Your instructions: Look below for the lines from the one with "camera: 10 degrees right, 5 degrees up" to the one with "(451, 363) = (456, 356): yellow", and copy exactly those lines, both ends included.

Information provided:

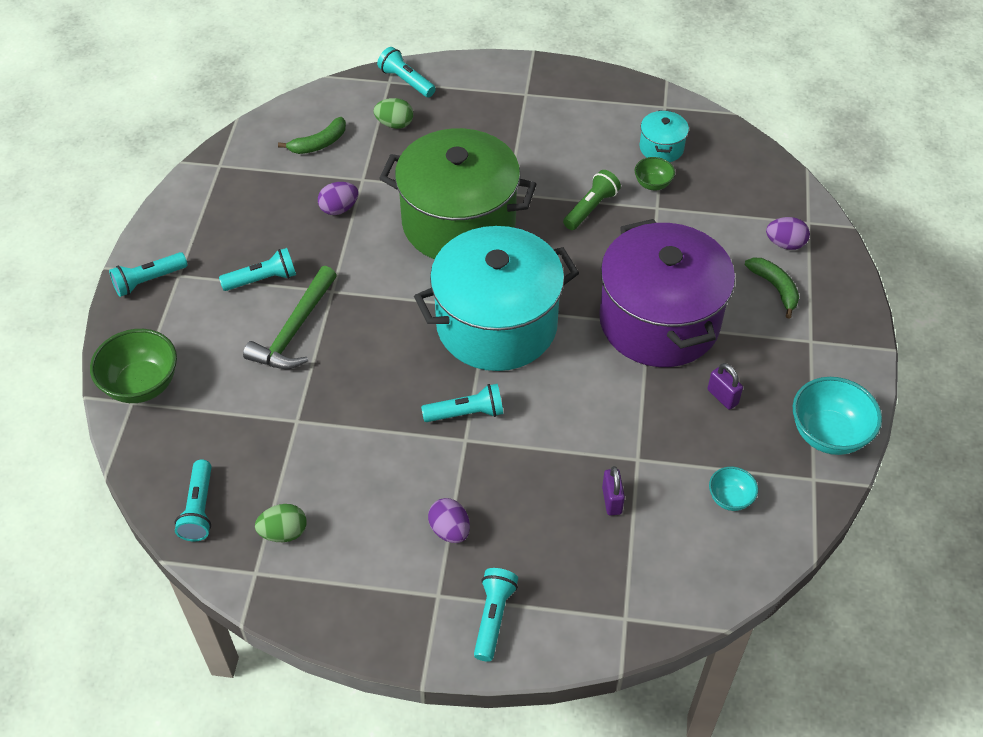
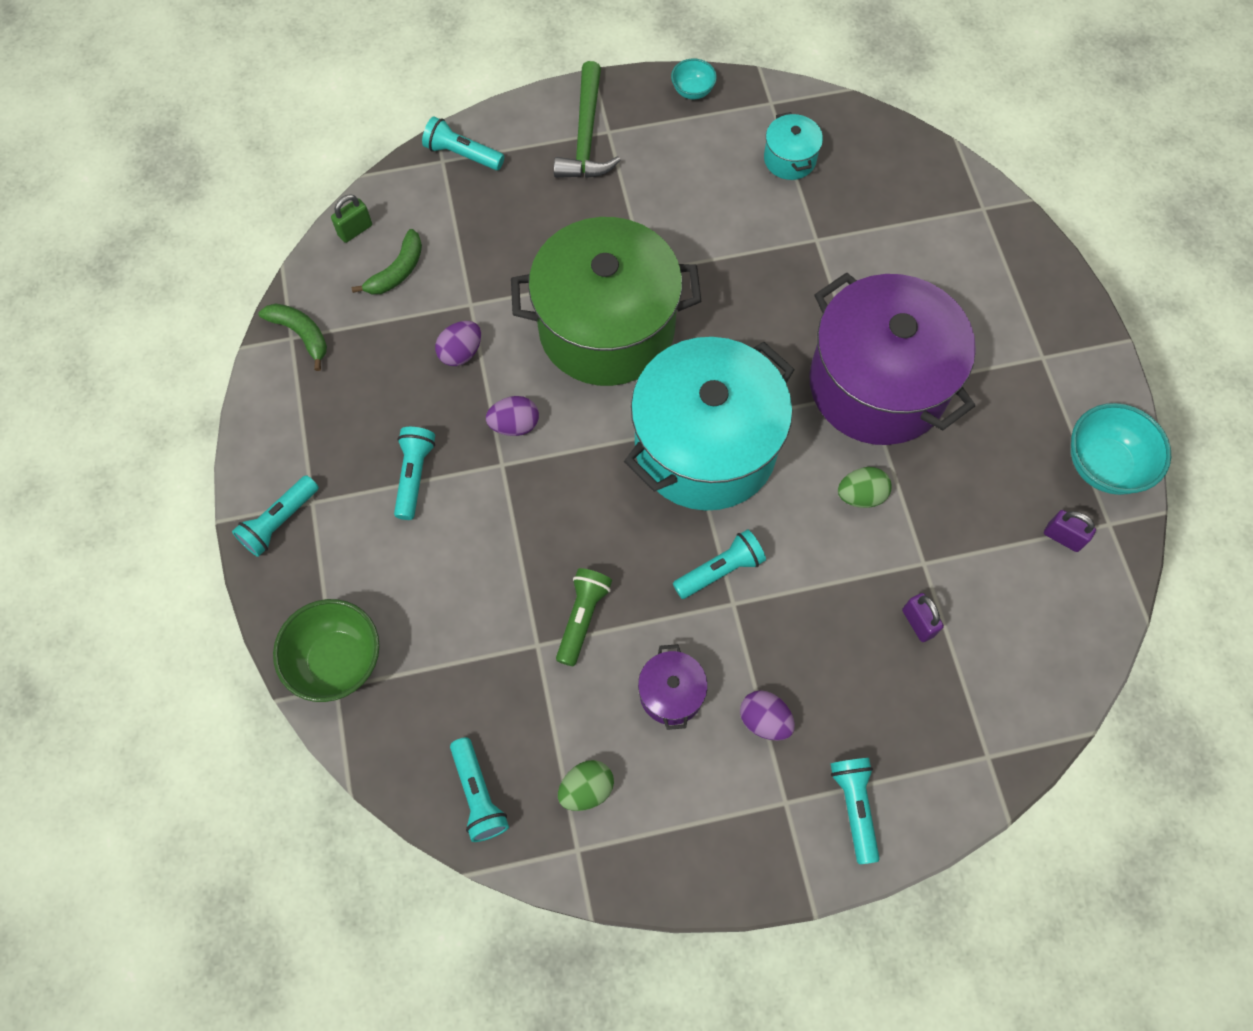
camera: 20 degrees left, 15 degrees up
(262, 279) = (414, 476): turquoise flashlight -> turquoise flashlight turned 45 degrees counterclockwise
(294, 330) = (482, 530): green hammer -> green hammer (586, 136)
(302, 109) = (355, 230): none -> green padlock
(384, 487) = (671, 693): none -> purple pot
(394, 124) = (475, 218): green egg -> green egg (861, 495)
(591, 208) = (745, 262): green flashlight -> green flashlight (582, 618)
(652, 184) = (799, 210): green bowl -> none
(722, 397) = (980, 457): purple padlock -> purple padlock (1062, 537)
(730, 498) = (1036, 577): turquoise bowl -> turquoise bowl (692, 91)
(775, 288) = (981, 303): green banana -> green banana (301, 334)
(785, 244) = (970, 243): purple egg -> purple egg (514, 425)

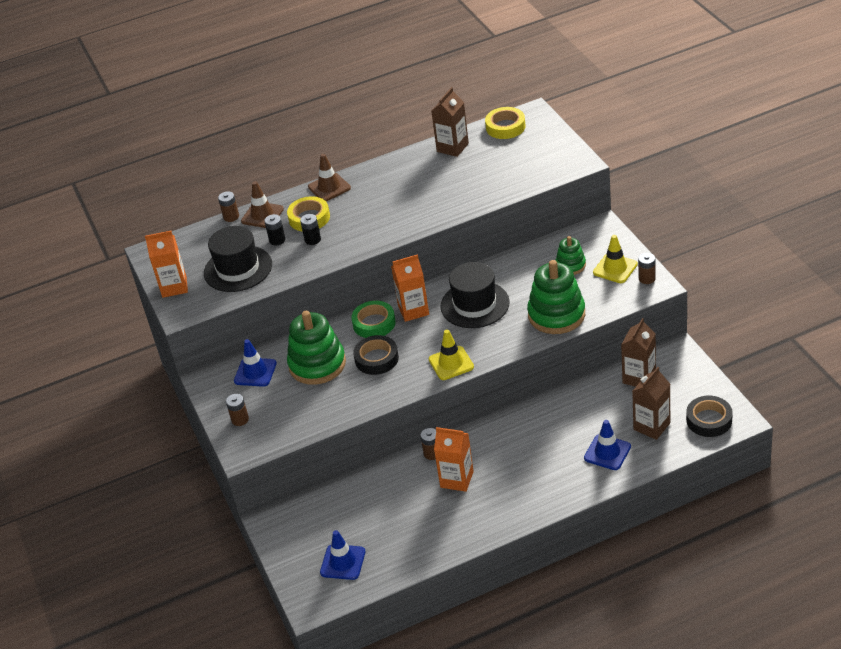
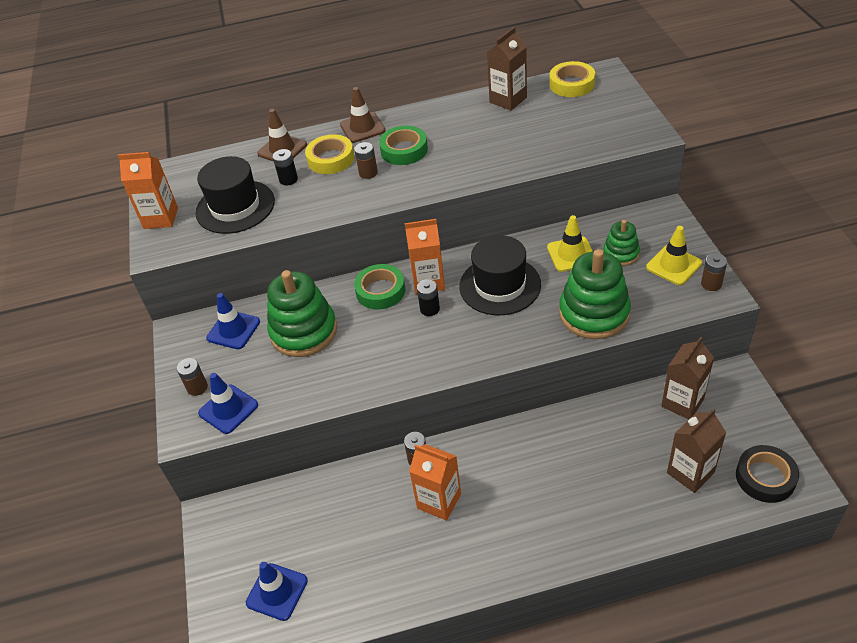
camera: 10 degrees right, 5 degrees up
(231, 217) = (249, 147): brown battery -> brown battery (368, 173)
(312, 240) = (326, 184): black battery -> black battery (429, 309)
(372, 202) = (404, 150): none -> green tape
(376, 359) = (371, 336): black tape -> none
(451, 363) = (456, 356): yellow traffic cone -> yellow traffic cone (571, 254)
(607, 452) = (629, 499): blue traffic cone -> blue traffic cone (228, 409)

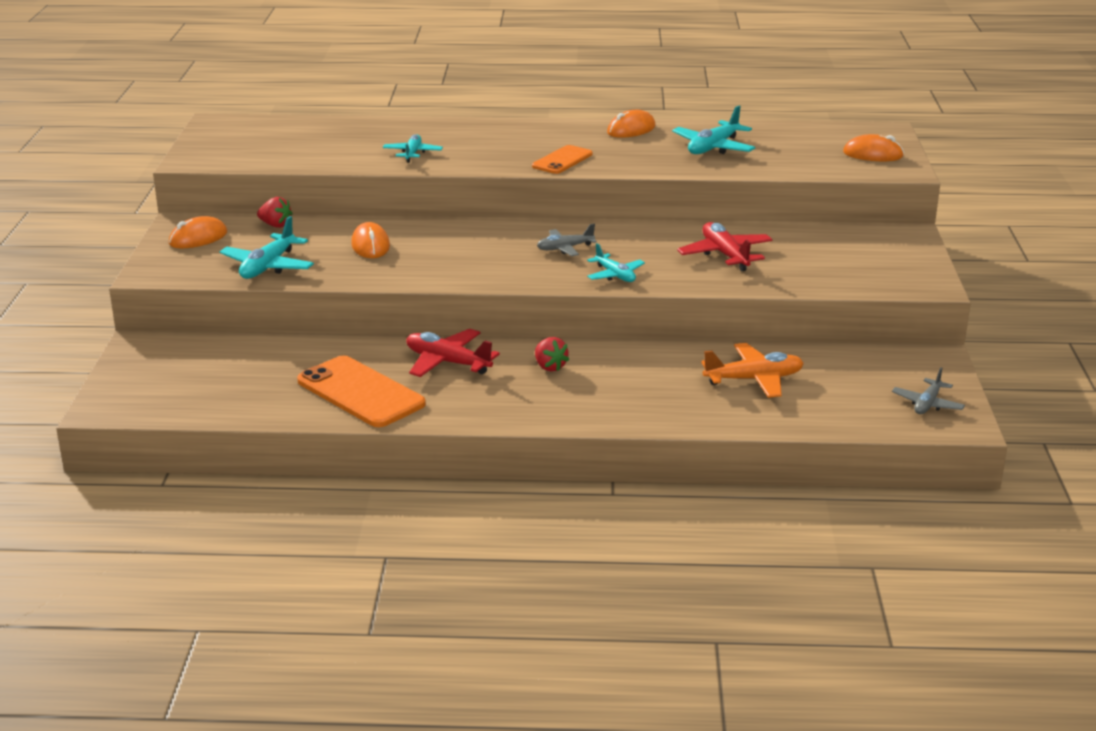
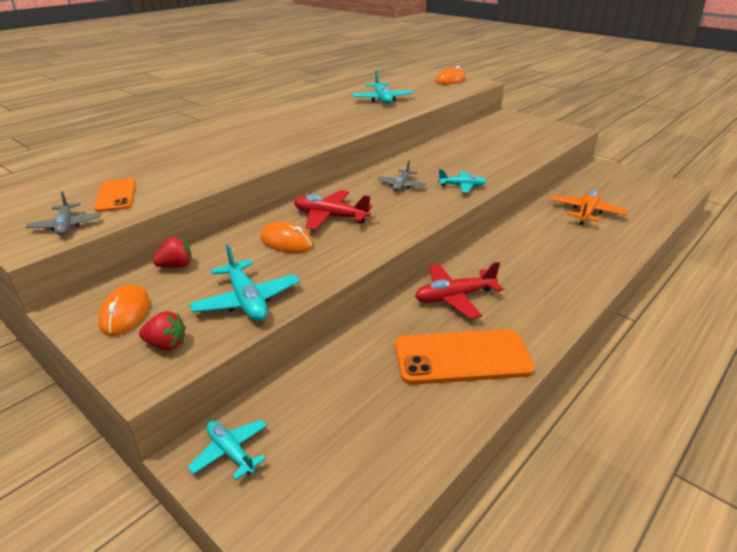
camera: 50 degrees left, 5 degrees up
(412, 154) = (225, 162): turquoise plane -> turquoise plane (231, 452)
(549, 367) = (504, 263): red strawberry -> red strawberry (166, 345)
(562, 160) = (328, 131): orange phone -> orange phone (116, 195)
(631, 130) = (320, 105): orange mouse -> none
(725, 255) = (475, 153): red plane -> red plane (330, 217)
(927, 404) = (654, 186): grey plane -> grey plane (66, 226)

Response area:
camera: 10 degrees right, 5 degrees up
(231, 217) = (249, 147): brown battery -> brown battery (368, 173)
(312, 240) = (326, 184): black battery -> black battery (429, 309)
(372, 202) = (404, 150): none -> green tape
(376, 359) = (371, 336): black tape -> none
(451, 363) = (456, 356): yellow traffic cone -> yellow traffic cone (571, 254)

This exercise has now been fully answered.